# [PROBLEM DETAILS]
Each line from the one containing "lime 1x1 round" through the end of the data must be retyped exactly, and no other line.

# [DATASET]

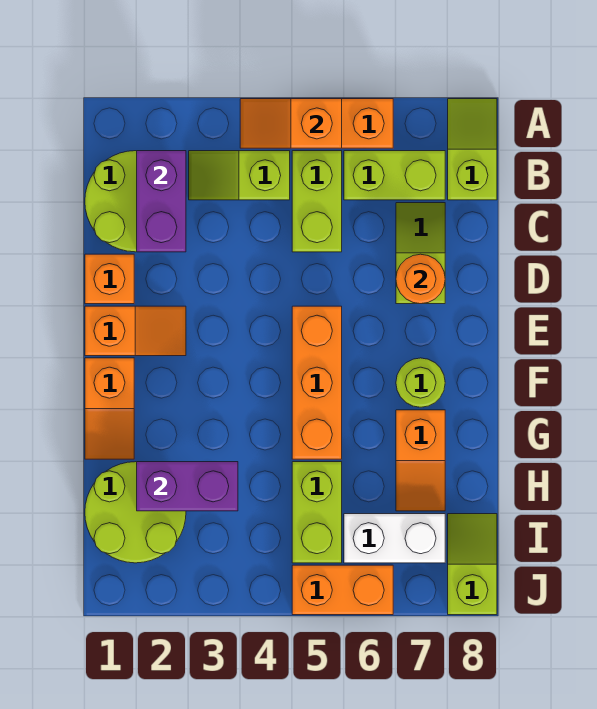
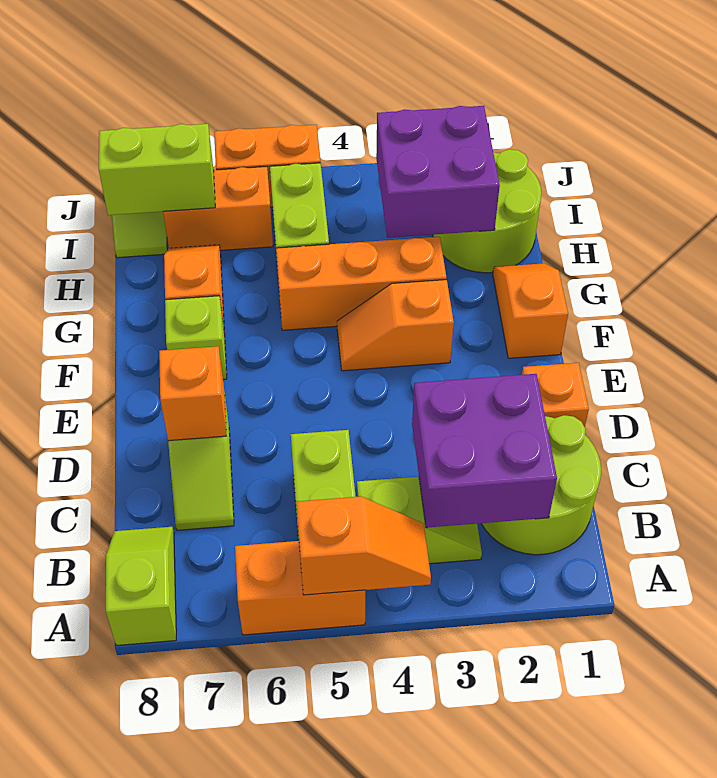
lime 1x2 slope [448,99,497,200] -> lime 1x2 slope turned to [106,527,176,645]
purple 1x2 brick [137,151,186,252] -> purple 2x2 brick [412,374,557,528]
lime 1x2 brick [344,151,445,200] -> lime 1x2 brick moved to [99,124,215,215]
orange 1x1 round brick [396,254,445,304] -> orange 1x1 brick [159,346,226,441]
orange 1x2 slope [85,306,186,356] -> orange 1x2 slope moved to [337,280,454,371]
orange 1x3 brick [292,306,342,459] -> orange 1x3 brick turned to [276,237,446,330]
lime 1x1 round brick [396,358,445,407] -> lime 1x1 brick [165,296,227,380]
purple 1x2 brick [137,462,238,511] -> purple 2x2 brick [376,106,500,238]
white 1x2 brick [344,514,445,563] -> orange 1x2 brick [163,166,273,250]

# [RESPONSE]
lime 1x1 round brick [396,358,445,407] -> lime 1x1 brick [165,296,227,380]
purple 1x2 brick [137,462,238,511] -> purple 2x2 brick [376,106,500,238]
white 1x2 brick [344,514,445,563] -> orange 1x2 brick [163,166,273,250]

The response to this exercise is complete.